TASK TO COMPLETE
Copy the lines below exactly, starting at the one with "purple 1x1 brick [137,212,178,253]" and ending at the one with "brown 1x2 plate [591,158,714,244]", and leave out any picture.
━━━━━ RECORDS FOR THIS TASK ━━━━━
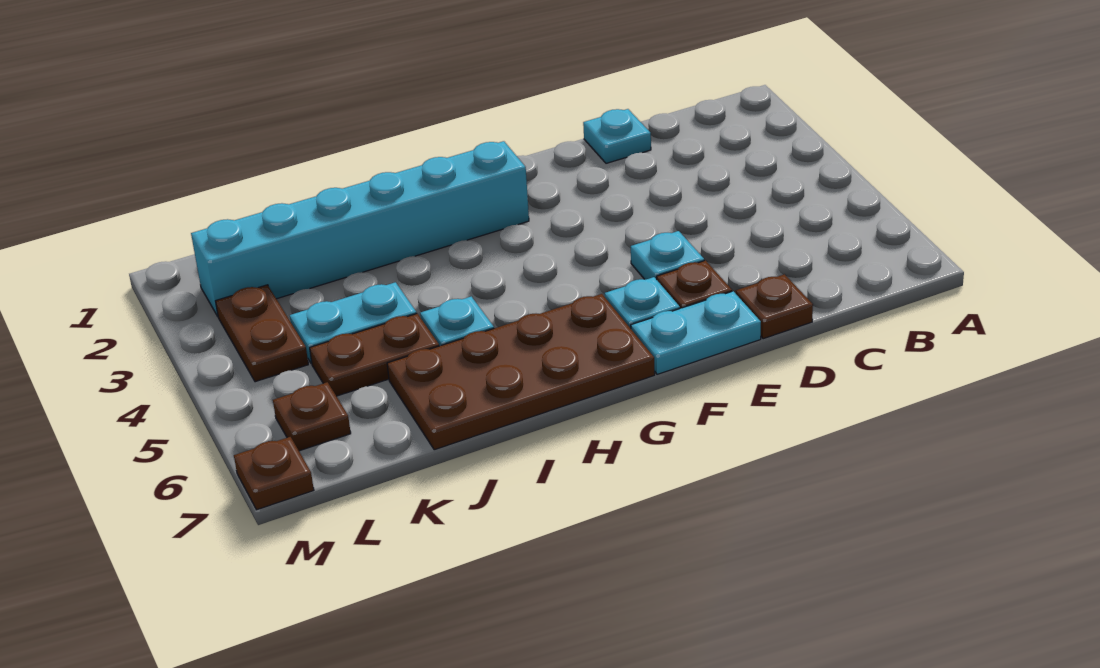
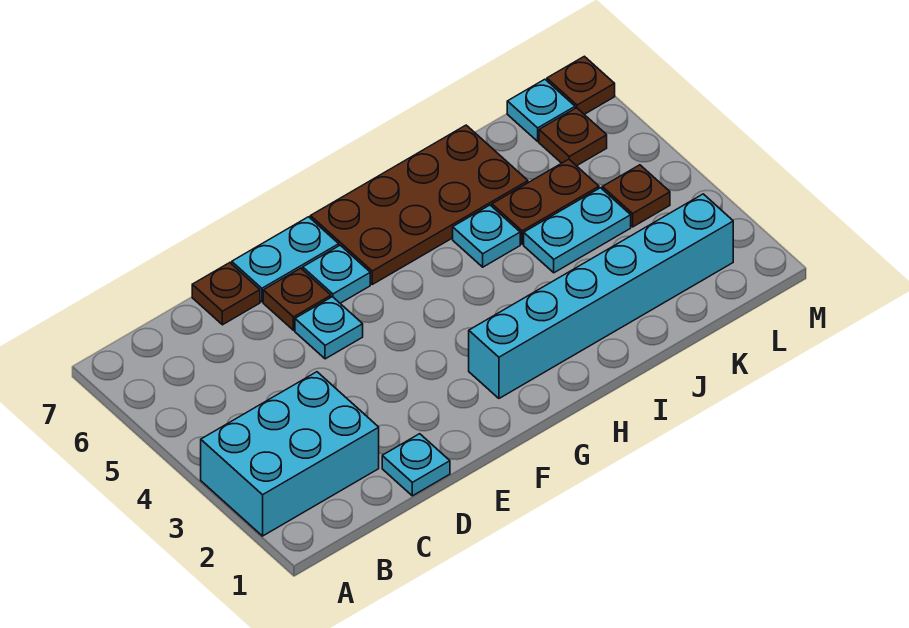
none -> cyan 2x3 brick [201,372,379,536]
brown 1x2 plate [216,285,308,382] -> brown 1x1 plate [602,165,670,227]
none -> cyan 1x1 plate [507,79,575,141]

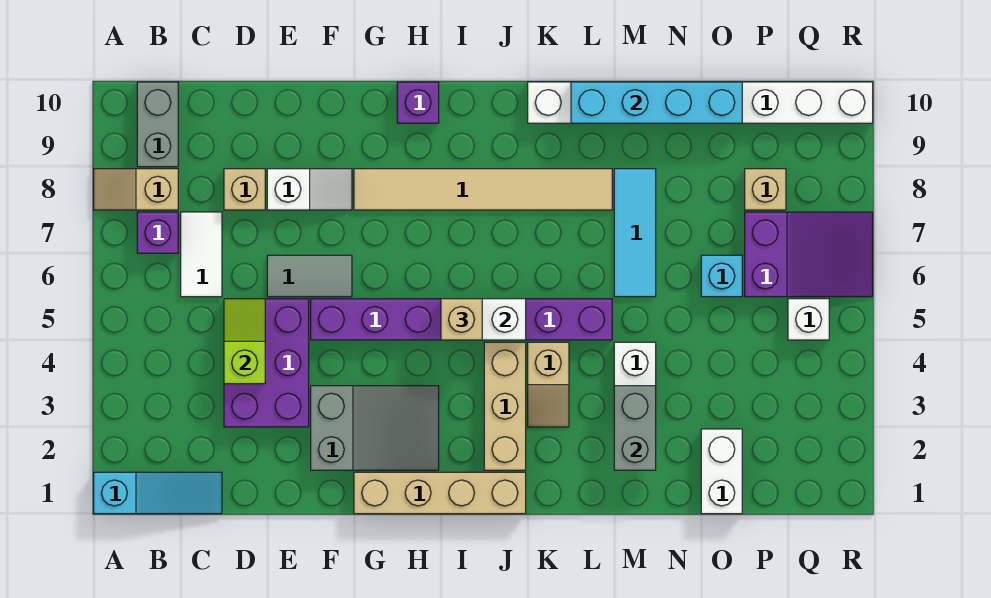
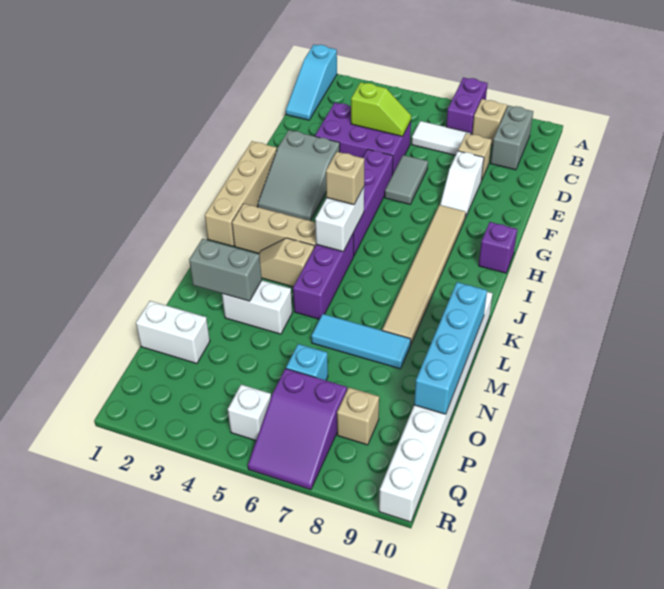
purple 1x1 brick [137,212,178,253] -> purple 1x2 brick [446,78,488,135]
grey 1x2 brick [137,82,178,167] -> grey 1x2 brick turned to [491,106,533,170]

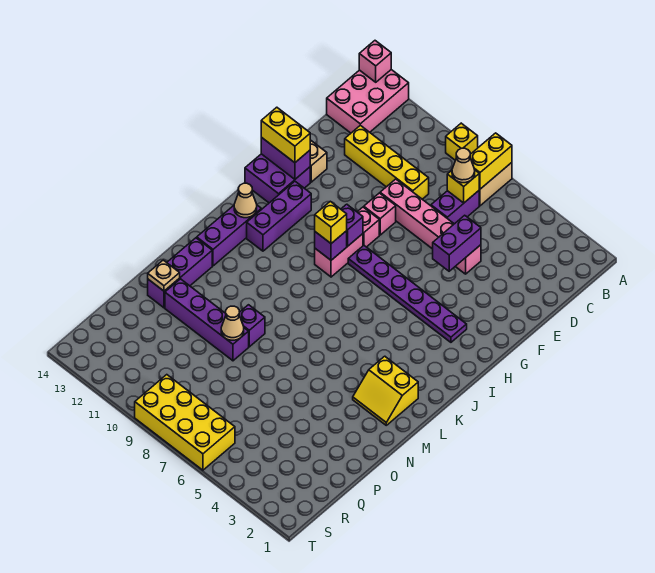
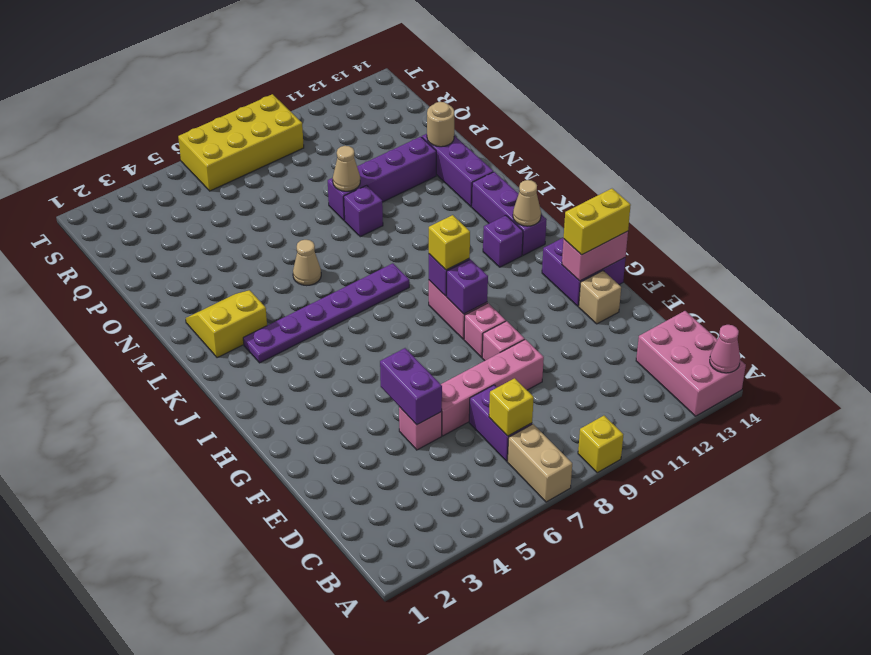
yellow 1x2 brick [470,133,512,189] -> none
pink 1x1 brick [359,41,391,82] -> pink 1x1 cone [710,325,740,373]
tan 1x1 cone [452,148,475,183] -> tan 1x1 cone moved to [293,240,321,286]
yellow 1x4 brick [345,125,429,199] -> none
purple 1x2 brick [261,137,310,179] -> pink 1x2 brick [562,231,628,281]
purple 1x6 plate [348,246,467,342] -> purple 1x6 plate moved to [243,263,409,363]
purple 1x3 brick [247,181,311,251] -> purple 1x1 brick [483,215,523,267]
tan 1x1 plate [148,260,180,291] -> tan 1x1 round brick [427,102,454,147]

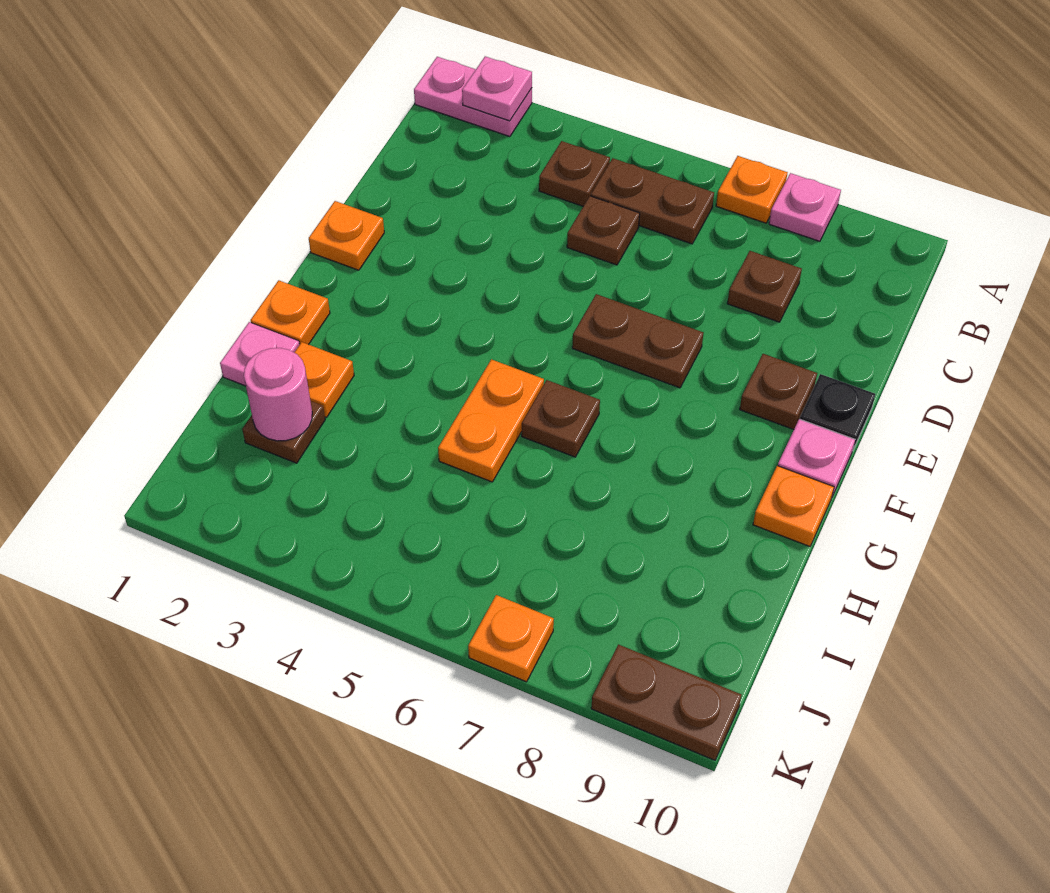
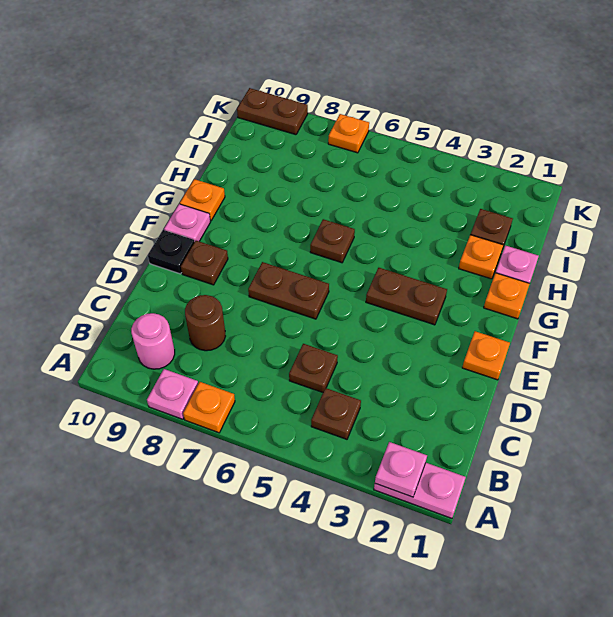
brown 1x2 plate [591,158,714,244] -> brown 1x2 plate moved to [366,268,447,325]
brown 1x1 plate [727,251,802,322] -> brown 1x1 round brick [185,295,225,351]
orange 1x2 plate [438,359,544,482] -> none
pink 1x1 round brick [244,348,312,441] -> pink 1x1 round brick moved to [131,313,175,369]

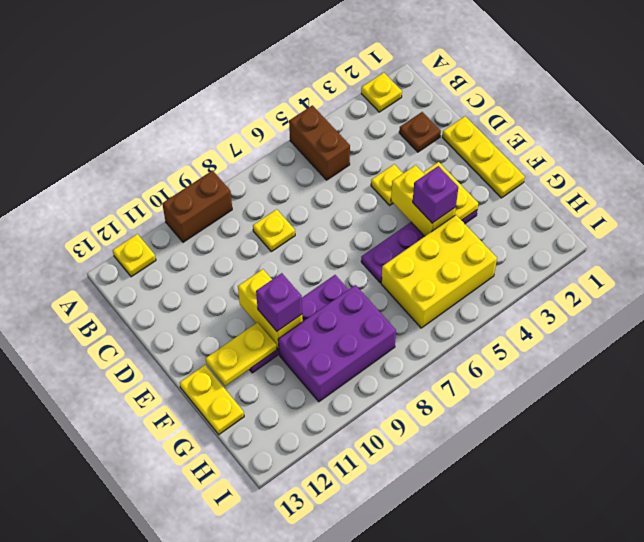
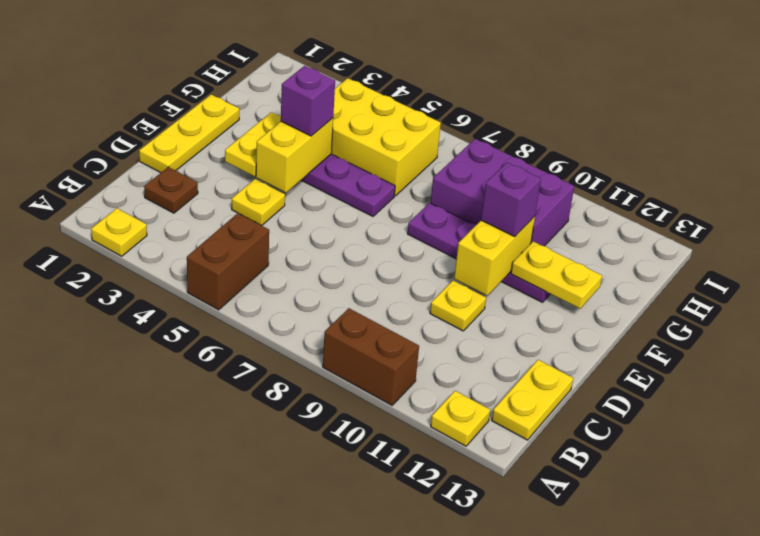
yellow 1x1 plate [253,209,295,252] -> yellow 1x1 plate moved to [430,281,486,331]
yellow 1x2 plate [180,365,244,435] -> yellow 1x2 plate moved to [492,360,573,440]

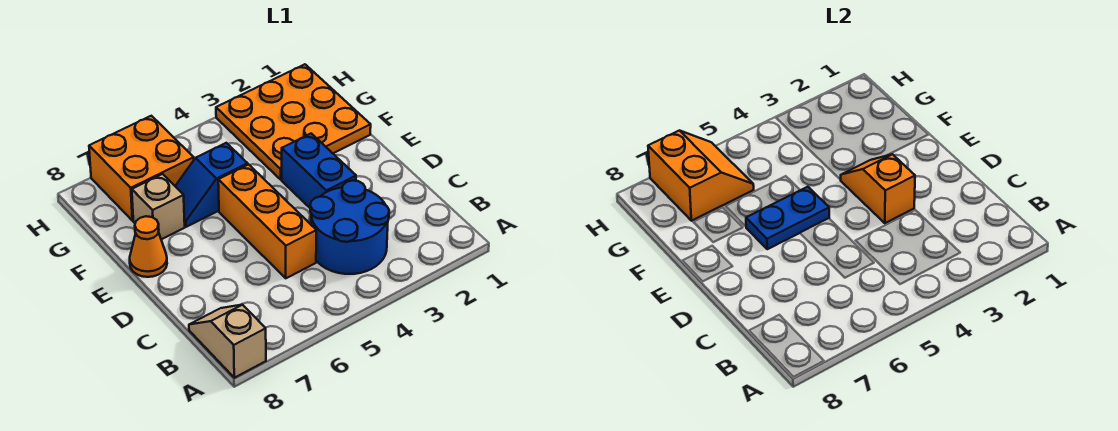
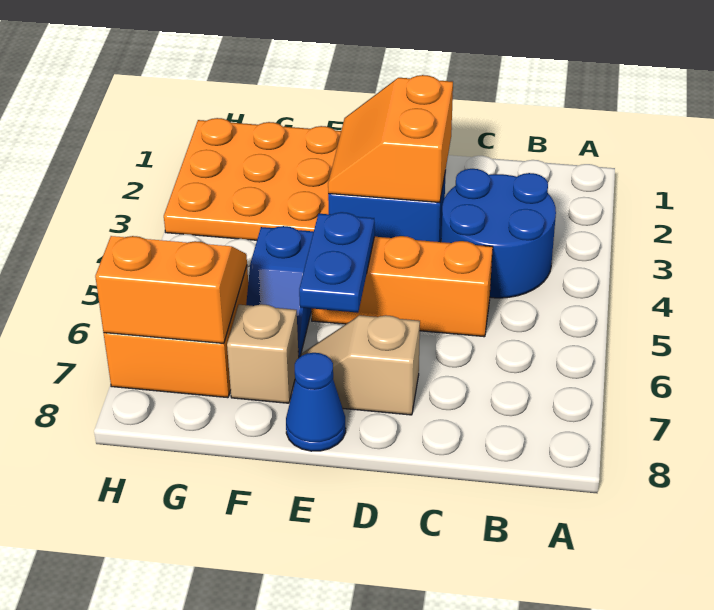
tan 1x2 slope [189,305,266,378] -> tan 1x2 slope moved to [292,315,420,415]
orange 1x2 slope [841,154,915,223] -> orange 2x2 slope [328,75,453,203]
orange 1x1 cone [130,216,167,277] -> blue 1x1 cone [286,353,346,451]

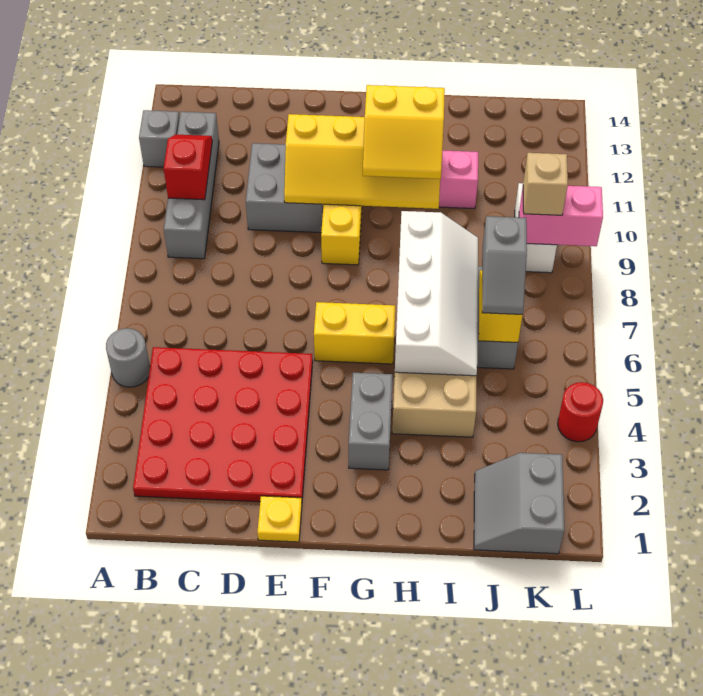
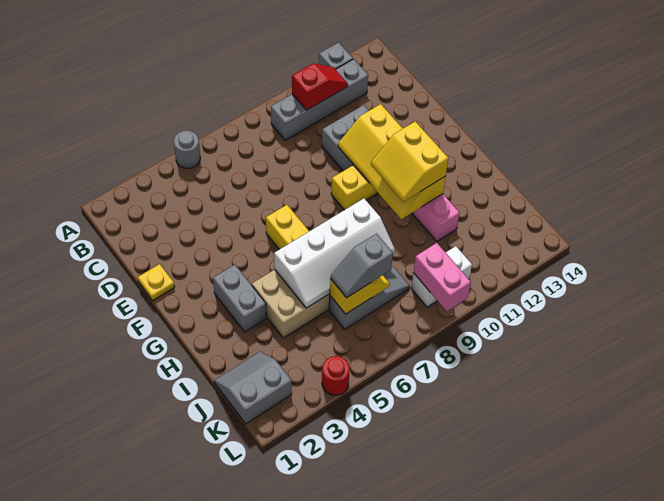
red 4x4 plate [133,347,313,502] -> none
grey 1x2 brick [349,373,393,470] -> grey 1x2 brick turned to [213,265,266,332]
tan 1x1 brick [523,153,568,215] -> none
━━━━━
SOLUTION FOR THIS PROBLEM
purple 1x1 brick [137,212,178,253] -> purple 1x2 brick [446,78,488,135]
grey 1x2 brick [137,82,178,167] -> grey 1x2 brick turned to [491,106,533,170]

yellow 1x2 brick [470,133,512,189] -> none
pink 1x1 brick [359,41,391,82] -> pink 1x1 cone [710,325,740,373]
tan 1x1 cone [452,148,475,183] -> tan 1x1 cone moved to [293,240,321,286]
yellow 1x4 brick [345,125,429,199] -> none
purple 1x2 brick [261,137,310,179] -> pink 1x2 brick [562,231,628,281]
purple 1x6 plate [348,246,467,342] -> purple 1x6 plate moved to [243,263,409,363]
purple 1x3 brick [247,181,311,251] -> purple 1x1 brick [483,215,523,267]
tan 1x1 plate [148,260,180,291] -> tan 1x1 round brick [427,102,454,147]

brown 1x2 plate [591,158,714,244] -> brown 1x2 plate moved to [366,268,447,325]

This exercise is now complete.